*Exercise instructions:*
Give back every line of the material below exactly, but no images.

*Given data:*

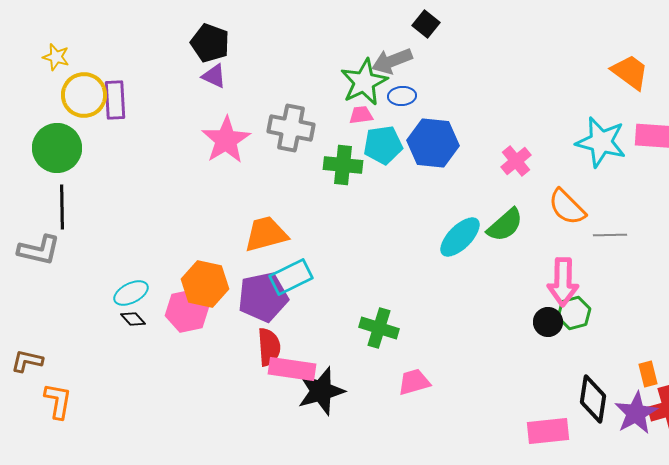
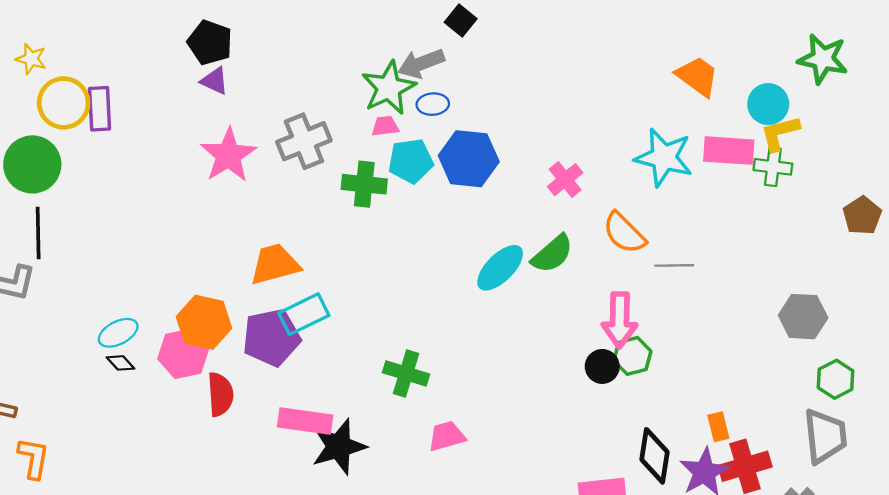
gray cross: (291, 128) -> (304, 141), turned -33
red semicircle: (269, 347) -> (220, 394), moved

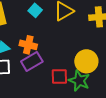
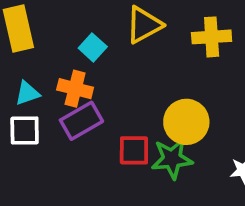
cyan square: (35, 10) -> (93, 47), moved
green star: (79, 81) -> (172, 159), turned -30

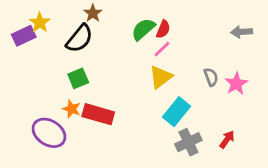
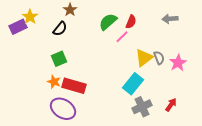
red semicircle: (163, 29) -> (131, 22), moved
gray arrow: (242, 32) -> (170, 19), moved
black semicircle: (80, 39) -> (60, 29), size x0.7
yellow triangle: (161, 77) -> (144, 58), moved
purple ellipse: (49, 133) -> (63, 109), moved

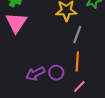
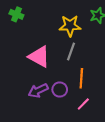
pink triangle: (16, 23) -> (39, 57), moved, turned -35
gray line: (77, 35) -> (71, 51), moved

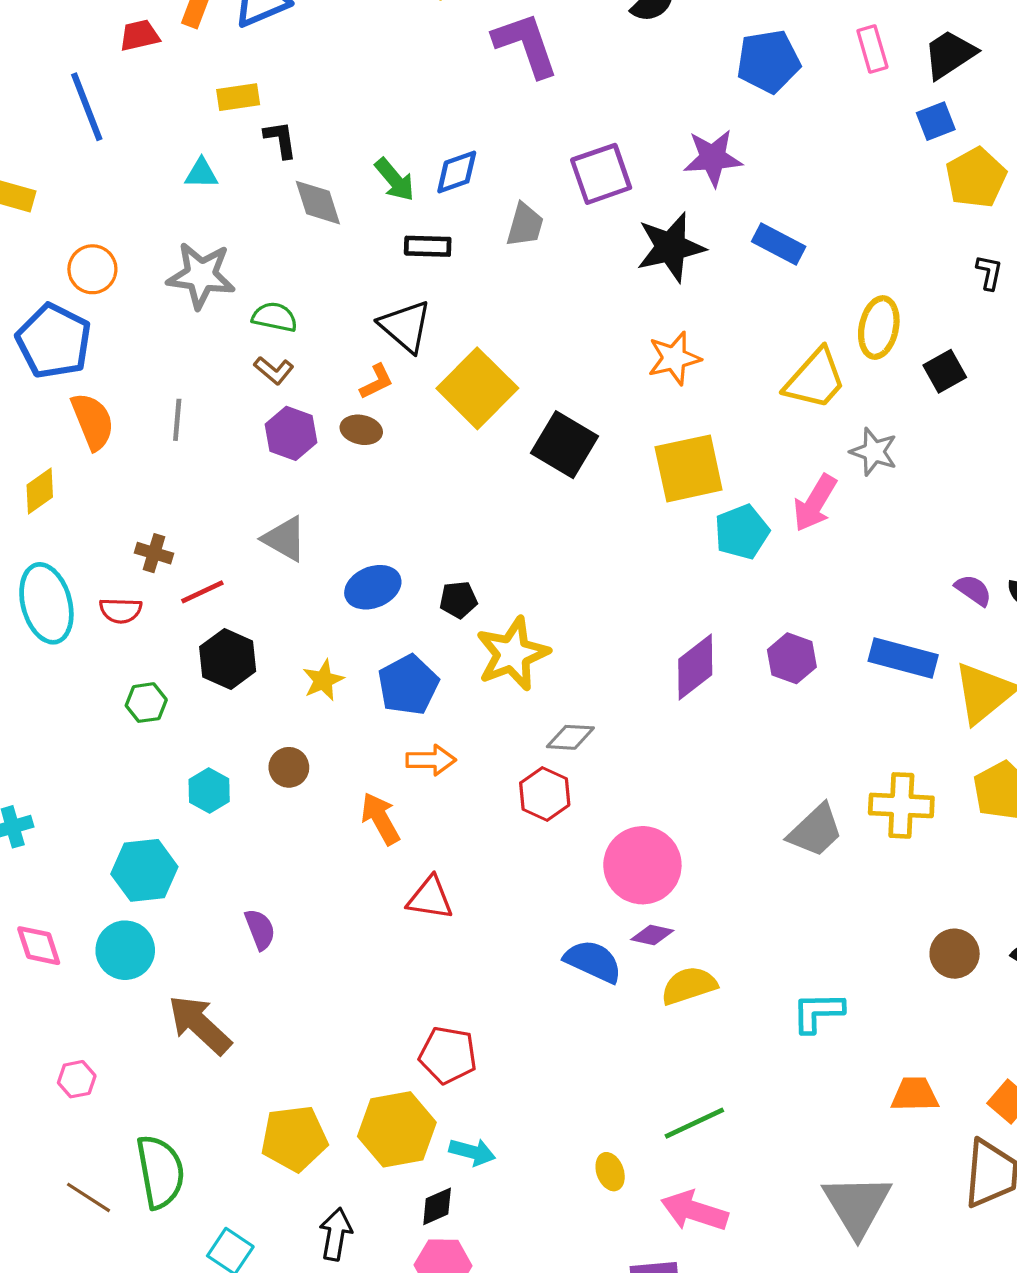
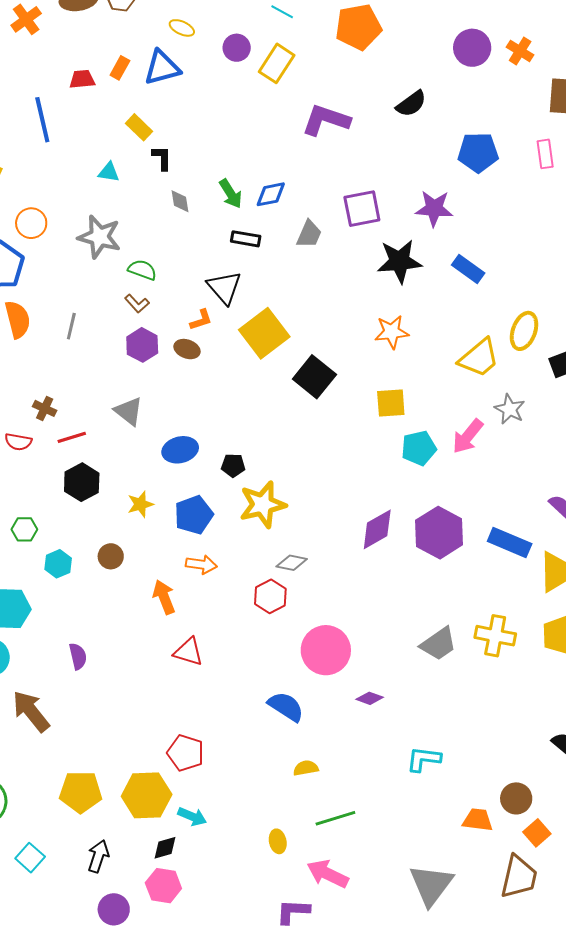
purple L-shape: (526, 45) -> (326, 120), turned -60
yellow rectangle: (238, 97) -> (139, 127), turned 44
gray diamond: (318, 203) -> (180, 201), size x0.7
yellow square: (689, 468) -> (391, 403), size x0.7
purple hexagon: (792, 658) -> (439, 533), size x1.6
green hexagon: (146, 703) -> (24, 529), moved
purple diamond: (652, 935) -> (370, 698), moved
brown circle: (955, 954) -> (516, 798), moved
yellow semicircle: (689, 986) -> (306, 768), moved, size x0.7

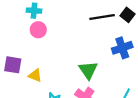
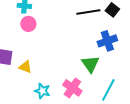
green triangle: (88, 70) -> (90, 64), moved

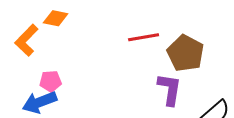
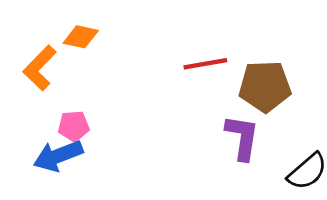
brown pentagon: (186, 53) -> (265, 86), turned -30

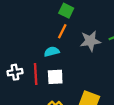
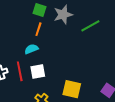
gray star: (90, 41) -> (63, 15), moved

*Written reply:*
gray cross: (291, 128) -> (304, 141), turned -33
red semicircle: (269, 347) -> (220, 394), moved

cyan square: (35, 10) -> (93, 47), moved
green star: (79, 81) -> (172, 159), turned -30

red semicircle: (163, 29) -> (131, 22), moved
gray arrow: (242, 32) -> (170, 19), moved
black semicircle: (80, 39) -> (60, 29), size x0.7
yellow triangle: (161, 77) -> (144, 58), moved
purple ellipse: (49, 133) -> (63, 109), moved

pink triangle: (16, 23) -> (39, 57), moved, turned -35
gray line: (77, 35) -> (71, 51), moved

purple L-shape: (526, 45) -> (326, 120), turned -60
yellow rectangle: (238, 97) -> (139, 127), turned 44
gray diamond: (318, 203) -> (180, 201), size x0.7
yellow square: (689, 468) -> (391, 403), size x0.7
purple hexagon: (792, 658) -> (439, 533), size x1.6
green hexagon: (146, 703) -> (24, 529), moved
purple diamond: (652, 935) -> (370, 698), moved
brown circle: (955, 954) -> (516, 798), moved
yellow semicircle: (689, 986) -> (306, 768), moved, size x0.7

green triangle: (88, 70) -> (90, 64), moved

brown pentagon: (186, 53) -> (265, 86), turned -30

gray star: (90, 41) -> (63, 15), moved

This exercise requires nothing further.